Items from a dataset
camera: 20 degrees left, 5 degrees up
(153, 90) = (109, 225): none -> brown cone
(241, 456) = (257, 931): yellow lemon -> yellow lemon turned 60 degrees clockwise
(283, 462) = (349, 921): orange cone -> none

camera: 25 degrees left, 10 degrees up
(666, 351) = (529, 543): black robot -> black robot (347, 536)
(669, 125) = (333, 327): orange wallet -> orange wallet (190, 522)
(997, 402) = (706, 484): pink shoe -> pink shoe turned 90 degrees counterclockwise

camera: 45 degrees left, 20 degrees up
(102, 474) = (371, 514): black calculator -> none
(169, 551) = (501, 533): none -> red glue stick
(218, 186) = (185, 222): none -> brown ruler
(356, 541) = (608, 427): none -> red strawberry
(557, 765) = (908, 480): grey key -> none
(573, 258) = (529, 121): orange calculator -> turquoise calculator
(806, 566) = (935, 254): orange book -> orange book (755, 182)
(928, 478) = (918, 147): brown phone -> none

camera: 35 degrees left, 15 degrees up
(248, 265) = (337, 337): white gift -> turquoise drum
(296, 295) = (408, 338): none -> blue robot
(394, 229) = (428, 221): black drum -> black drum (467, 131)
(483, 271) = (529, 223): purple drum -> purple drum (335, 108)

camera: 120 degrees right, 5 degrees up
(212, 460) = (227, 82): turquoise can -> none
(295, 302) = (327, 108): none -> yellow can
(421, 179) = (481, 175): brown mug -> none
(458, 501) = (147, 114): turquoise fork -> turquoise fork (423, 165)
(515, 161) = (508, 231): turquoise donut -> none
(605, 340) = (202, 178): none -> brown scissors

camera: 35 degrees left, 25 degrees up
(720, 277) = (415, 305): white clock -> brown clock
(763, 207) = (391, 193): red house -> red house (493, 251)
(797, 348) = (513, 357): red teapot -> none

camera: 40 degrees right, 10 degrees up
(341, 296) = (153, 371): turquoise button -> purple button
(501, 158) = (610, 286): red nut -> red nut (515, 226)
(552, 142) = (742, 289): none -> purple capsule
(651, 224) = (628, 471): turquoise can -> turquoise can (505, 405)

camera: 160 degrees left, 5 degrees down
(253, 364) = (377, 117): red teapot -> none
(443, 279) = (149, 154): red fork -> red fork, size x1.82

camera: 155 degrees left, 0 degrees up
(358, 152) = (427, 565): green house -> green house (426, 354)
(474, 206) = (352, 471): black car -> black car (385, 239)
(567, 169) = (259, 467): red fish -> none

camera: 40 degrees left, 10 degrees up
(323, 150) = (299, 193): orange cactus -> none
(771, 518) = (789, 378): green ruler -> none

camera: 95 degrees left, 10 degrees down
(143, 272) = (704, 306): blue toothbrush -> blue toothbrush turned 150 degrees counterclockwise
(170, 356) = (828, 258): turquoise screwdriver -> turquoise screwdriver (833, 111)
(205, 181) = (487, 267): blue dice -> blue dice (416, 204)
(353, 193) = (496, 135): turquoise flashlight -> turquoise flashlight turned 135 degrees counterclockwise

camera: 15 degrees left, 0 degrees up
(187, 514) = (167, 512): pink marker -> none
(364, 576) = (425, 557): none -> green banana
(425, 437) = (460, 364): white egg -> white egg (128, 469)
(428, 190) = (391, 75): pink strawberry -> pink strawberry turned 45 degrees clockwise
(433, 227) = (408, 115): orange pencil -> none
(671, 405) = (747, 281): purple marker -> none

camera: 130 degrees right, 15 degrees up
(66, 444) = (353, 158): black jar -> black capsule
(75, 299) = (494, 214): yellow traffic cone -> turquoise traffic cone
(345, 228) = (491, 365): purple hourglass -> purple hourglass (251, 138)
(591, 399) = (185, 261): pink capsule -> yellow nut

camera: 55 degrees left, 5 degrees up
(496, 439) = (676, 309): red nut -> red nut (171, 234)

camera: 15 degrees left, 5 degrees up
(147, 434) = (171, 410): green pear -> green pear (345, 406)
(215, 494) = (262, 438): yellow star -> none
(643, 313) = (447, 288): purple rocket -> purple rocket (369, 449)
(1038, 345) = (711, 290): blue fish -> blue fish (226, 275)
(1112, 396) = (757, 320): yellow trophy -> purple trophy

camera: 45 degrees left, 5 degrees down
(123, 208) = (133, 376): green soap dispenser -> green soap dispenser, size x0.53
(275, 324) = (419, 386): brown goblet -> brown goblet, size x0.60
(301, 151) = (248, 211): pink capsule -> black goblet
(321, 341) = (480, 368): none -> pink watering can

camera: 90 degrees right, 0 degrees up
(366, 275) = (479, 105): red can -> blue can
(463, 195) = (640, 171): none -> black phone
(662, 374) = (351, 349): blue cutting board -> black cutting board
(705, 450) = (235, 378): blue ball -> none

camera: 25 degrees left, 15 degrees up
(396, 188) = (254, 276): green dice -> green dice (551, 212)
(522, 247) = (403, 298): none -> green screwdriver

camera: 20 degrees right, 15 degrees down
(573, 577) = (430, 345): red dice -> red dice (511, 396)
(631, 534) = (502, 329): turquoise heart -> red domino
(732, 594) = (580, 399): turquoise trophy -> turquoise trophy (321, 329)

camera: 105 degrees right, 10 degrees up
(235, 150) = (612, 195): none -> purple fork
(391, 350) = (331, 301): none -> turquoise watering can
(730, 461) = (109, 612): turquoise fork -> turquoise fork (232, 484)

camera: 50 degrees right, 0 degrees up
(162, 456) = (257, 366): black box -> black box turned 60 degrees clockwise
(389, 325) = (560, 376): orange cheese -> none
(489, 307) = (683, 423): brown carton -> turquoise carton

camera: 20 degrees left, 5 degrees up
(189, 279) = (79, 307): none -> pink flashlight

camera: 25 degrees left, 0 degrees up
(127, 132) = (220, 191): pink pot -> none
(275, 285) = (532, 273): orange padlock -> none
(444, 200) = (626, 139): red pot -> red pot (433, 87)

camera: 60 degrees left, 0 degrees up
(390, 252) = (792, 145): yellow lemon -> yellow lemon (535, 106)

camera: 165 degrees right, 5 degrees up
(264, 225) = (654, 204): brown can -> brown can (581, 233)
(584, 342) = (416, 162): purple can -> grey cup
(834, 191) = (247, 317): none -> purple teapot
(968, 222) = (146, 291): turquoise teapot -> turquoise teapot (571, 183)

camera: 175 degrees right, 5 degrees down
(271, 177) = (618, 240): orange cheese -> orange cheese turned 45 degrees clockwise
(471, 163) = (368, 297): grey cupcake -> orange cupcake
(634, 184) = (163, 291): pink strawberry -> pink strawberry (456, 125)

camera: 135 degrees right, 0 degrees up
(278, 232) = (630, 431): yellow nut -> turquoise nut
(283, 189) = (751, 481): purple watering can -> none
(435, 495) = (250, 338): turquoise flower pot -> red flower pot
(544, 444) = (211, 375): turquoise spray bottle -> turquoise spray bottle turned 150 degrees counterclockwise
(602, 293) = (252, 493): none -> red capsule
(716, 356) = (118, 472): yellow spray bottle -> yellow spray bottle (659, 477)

Activity: Write out exactly the lines that fall from the line with "(557, 765) = (908, 480): grey key -> none" to the line with "(425, 437) = (460, 364): white" in the records above, keeping both ends.

Solution:
(557, 765) = (908, 480): grey key -> none
(573, 258) = (529, 121): orange calculator -> turquoise calculator
(806, 566) = (935, 254): orange book -> orange book (755, 182)
(928, 478) = (918, 147): brown phone -> none

camera: 35 degrees left, 15 degrees up
(248, 265) = (337, 337): white gift -> turquoise drum
(296, 295) = (408, 338): none -> blue robot
(394, 229) = (428, 221): black drum -> black drum (467, 131)
(483, 271) = (529, 223): purple drum -> purple drum (335, 108)

camera: 120 degrees right, 5 degrees up
(212, 460) = (227, 82): turquoise can -> none
(295, 302) = (327, 108): none -> yellow can
(421, 179) = (481, 175): brown mug -> none
(458, 501) = (147, 114): turquoise fork -> turquoise fork (423, 165)
(515, 161) = (508, 231): turquoise donut -> none
(605, 340) = (202, 178): none -> brown scissors

camera: 35 degrees left, 25 degrees up
(720, 277) = (415, 305): white clock -> brown clock
(763, 207) = (391, 193): red house -> red house (493, 251)
(797, 348) = (513, 357): red teapot -> none

camera: 40 degrees right, 10 degrees up
(341, 296) = (153, 371): turquoise button -> purple button
(501, 158) = (610, 286): red nut -> red nut (515, 226)
(552, 142) = (742, 289): none -> purple capsule
(651, 224) = (628, 471): turquoise can -> turquoise can (505, 405)

camera: 160 degrees left, 5 degrees down
(253, 364) = (377, 117): red teapot -> none
(443, 279) = (149, 154): red fork -> red fork, size x1.82

camera: 155 degrees left, 0 degrees up
(358, 152) = (427, 565): green house -> green house (426, 354)
(474, 206) = (352, 471): black car -> black car (385, 239)
(567, 169) = (259, 467): red fish -> none

camera: 40 degrees left, 10 degrees up
(323, 150) = (299, 193): orange cactus -> none
(771, 518) = (789, 378): green ruler -> none

camera: 95 degrees left, 10 degrees down
(143, 272) = (704, 306): blue toothbrush -> blue toothbrush turned 150 degrees counterclockwise
(170, 356) = (828, 258): turquoise screwdriver -> turquoise screwdriver (833, 111)
(205, 181) = (487, 267): blue dice -> blue dice (416, 204)
(353, 193) = (496, 135): turquoise flashlight -> turquoise flashlight turned 135 degrees counterclockwise

camera: 15 degrees left, 0 degrees up
(187, 514) = (167, 512): pink marker -> none
(364, 576) = (425, 557): none -> green banana
(425, 437) = (460, 364): white egg -> white egg (128, 469)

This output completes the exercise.